[Exercise directions]
Wherever a line of the listing holds the string "HEAT", copy that line.

+++ Supplied data +++

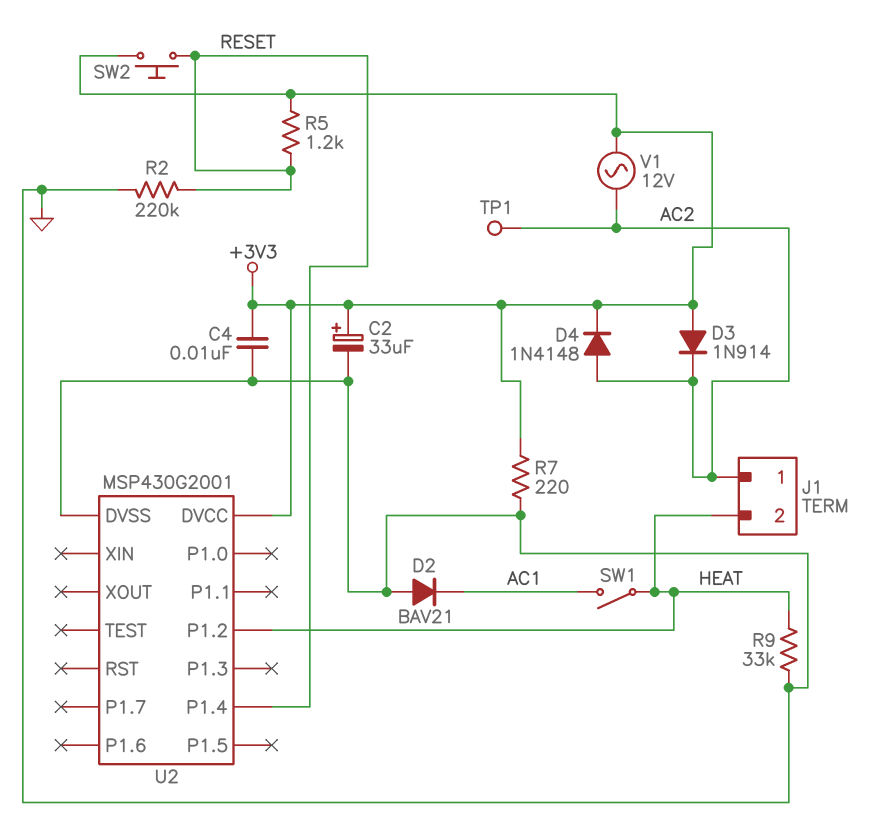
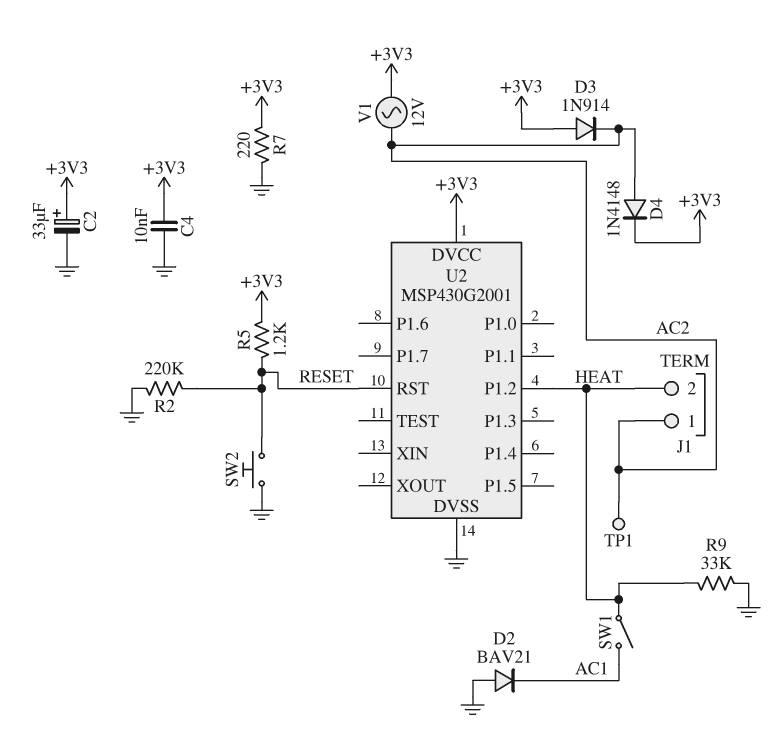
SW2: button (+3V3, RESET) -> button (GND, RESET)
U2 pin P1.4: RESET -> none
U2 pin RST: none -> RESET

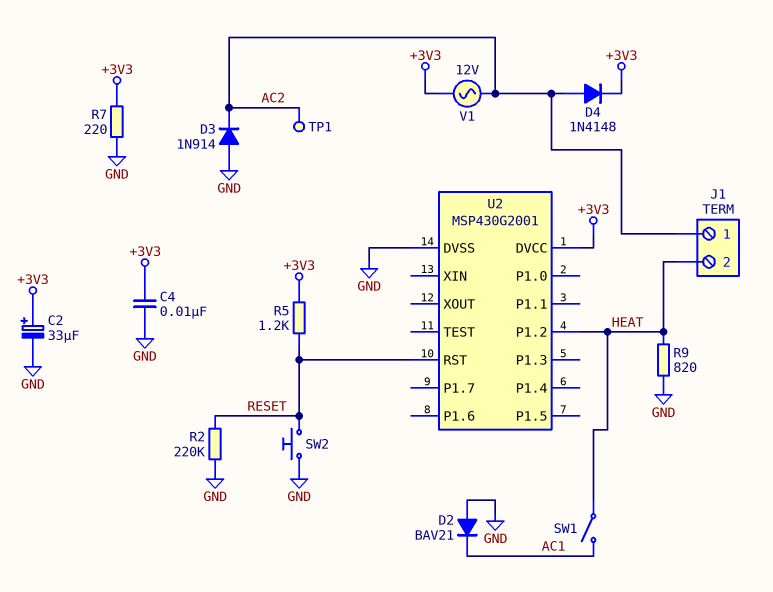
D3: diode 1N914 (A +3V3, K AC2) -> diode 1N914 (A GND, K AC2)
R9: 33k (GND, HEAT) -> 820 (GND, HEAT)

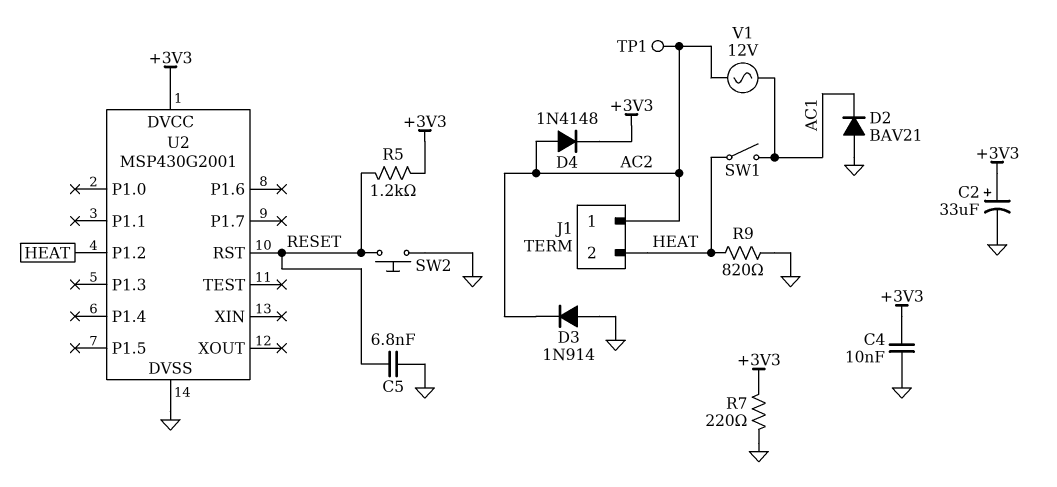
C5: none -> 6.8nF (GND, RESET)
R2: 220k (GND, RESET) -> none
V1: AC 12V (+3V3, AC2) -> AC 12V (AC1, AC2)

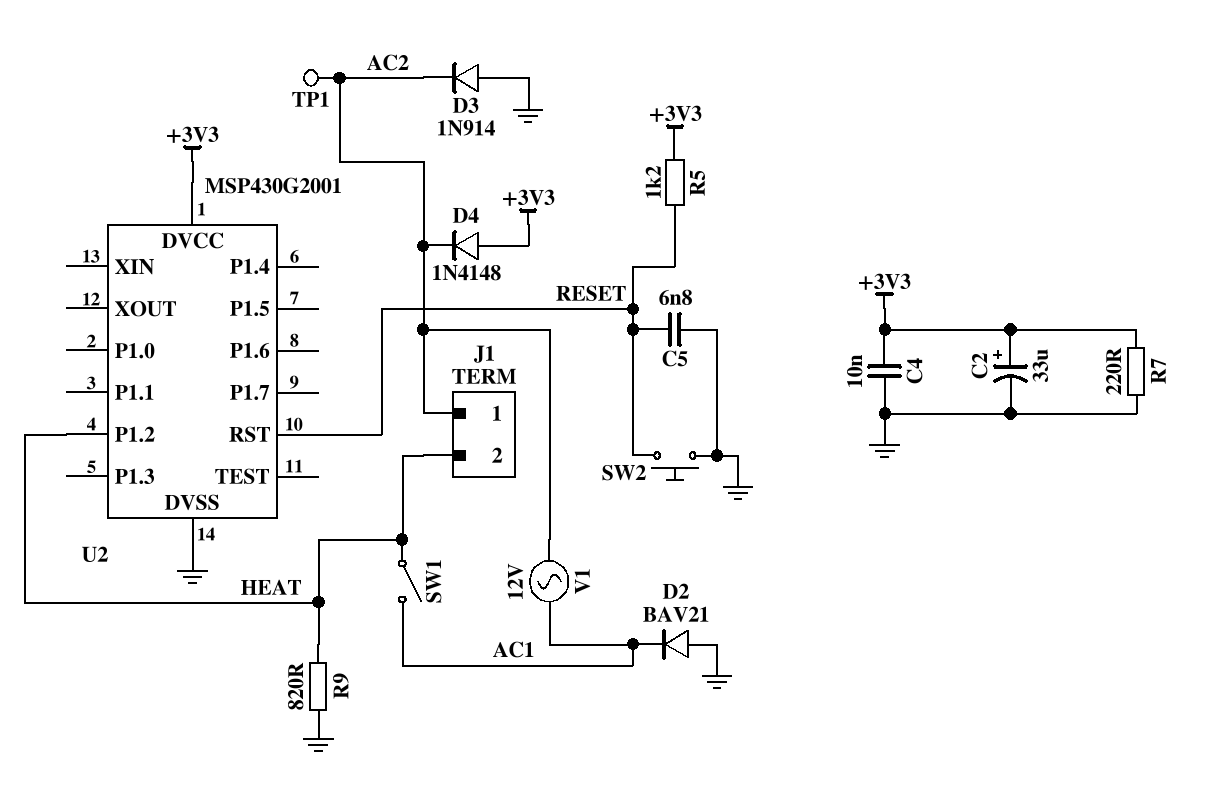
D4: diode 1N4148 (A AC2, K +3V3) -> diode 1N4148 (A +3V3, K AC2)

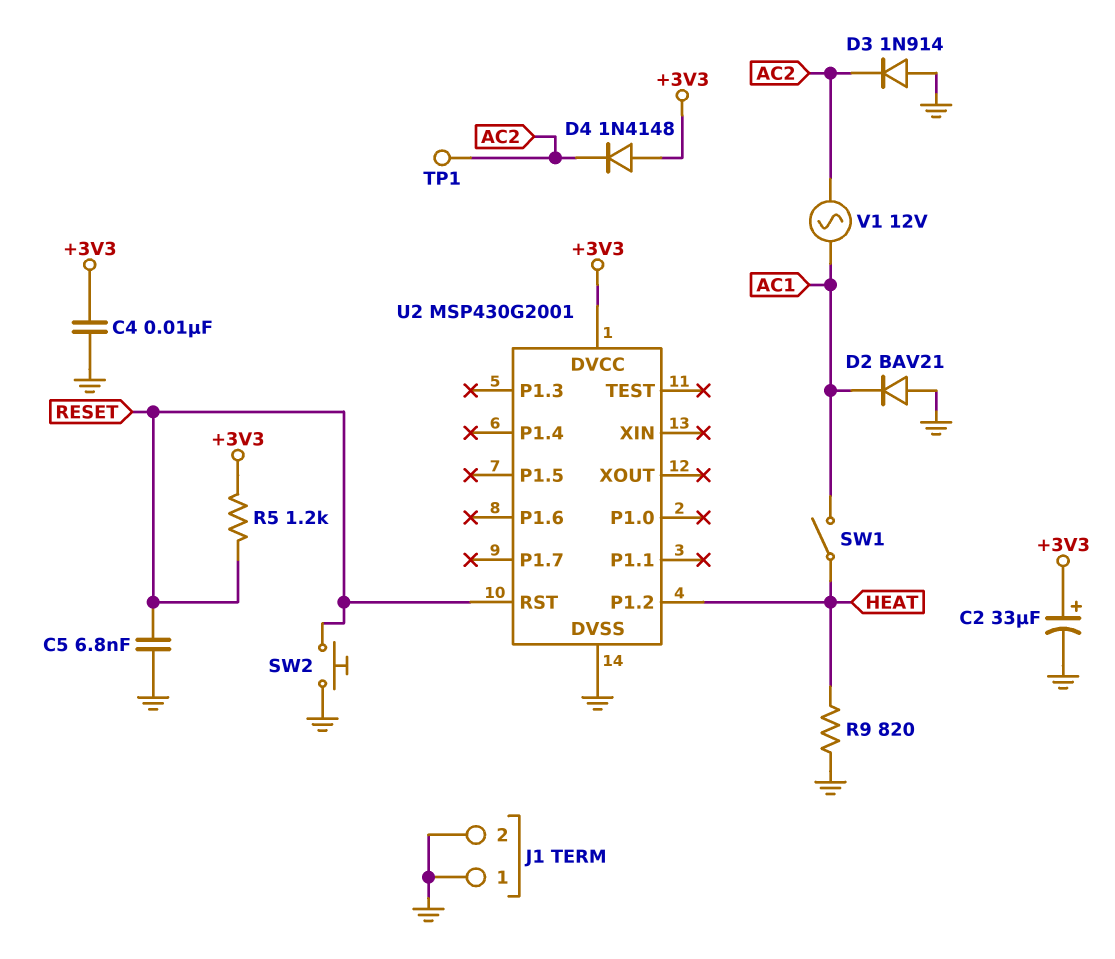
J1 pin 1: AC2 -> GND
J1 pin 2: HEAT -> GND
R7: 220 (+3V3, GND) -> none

+++
+++ Supplied data +++

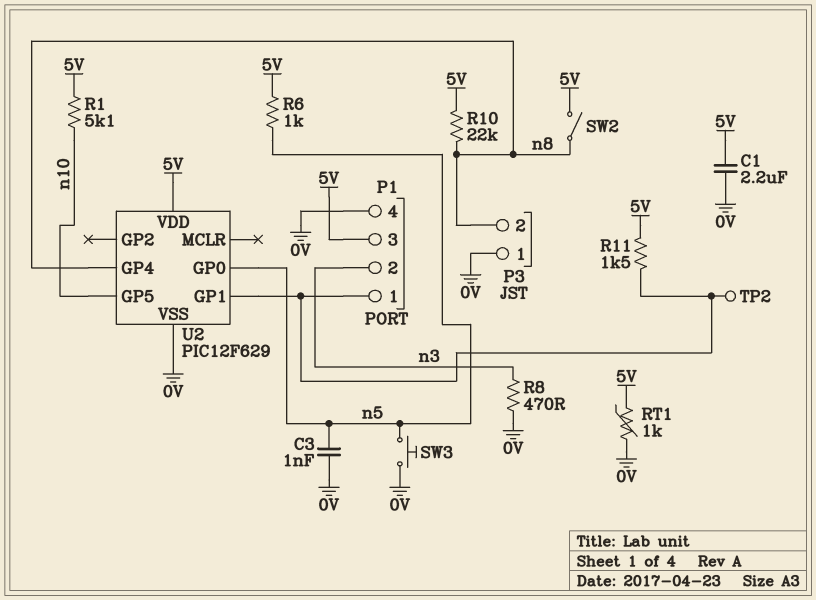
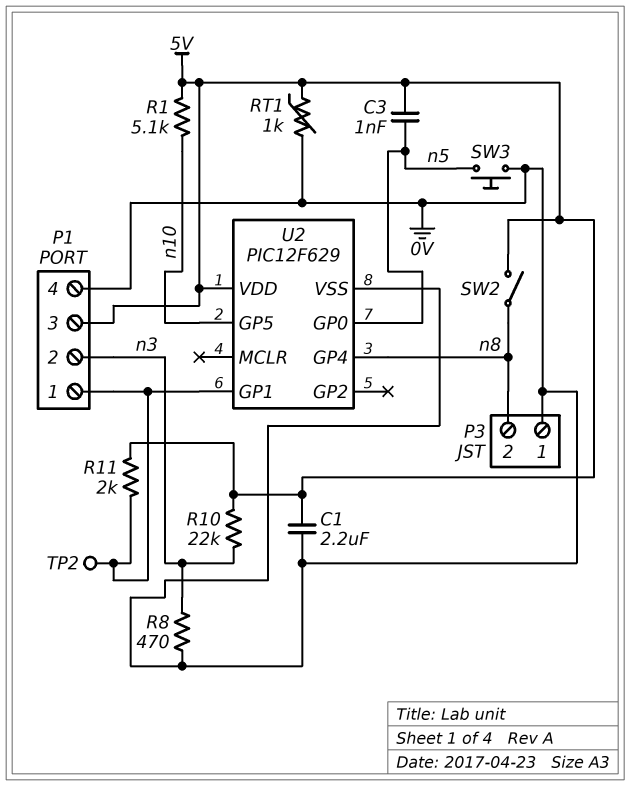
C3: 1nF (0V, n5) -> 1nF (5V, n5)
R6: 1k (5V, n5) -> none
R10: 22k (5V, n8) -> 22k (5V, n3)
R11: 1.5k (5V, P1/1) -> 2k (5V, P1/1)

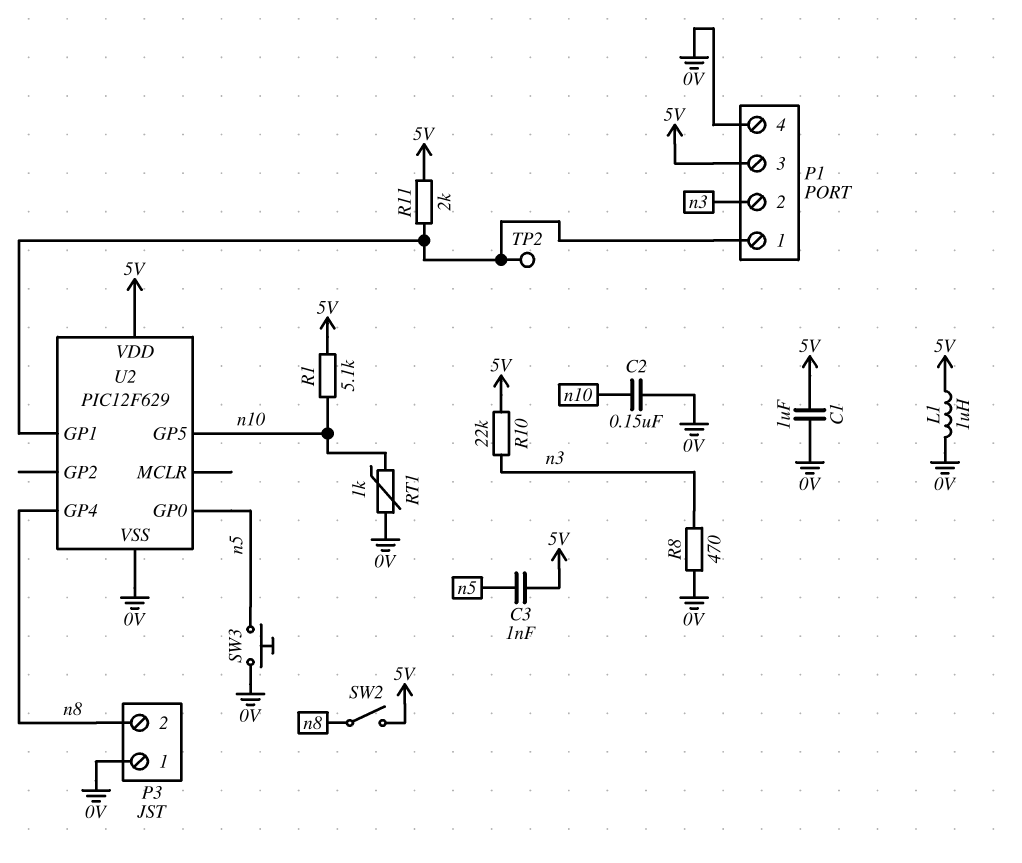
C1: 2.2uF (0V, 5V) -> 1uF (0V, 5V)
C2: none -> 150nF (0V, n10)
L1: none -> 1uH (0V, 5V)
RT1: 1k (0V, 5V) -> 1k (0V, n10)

+++

[Your solution]
R9: 33k (GND, HEAT) -> 820 (GND, HEAT)
J1 pin 2: HEAT -> GND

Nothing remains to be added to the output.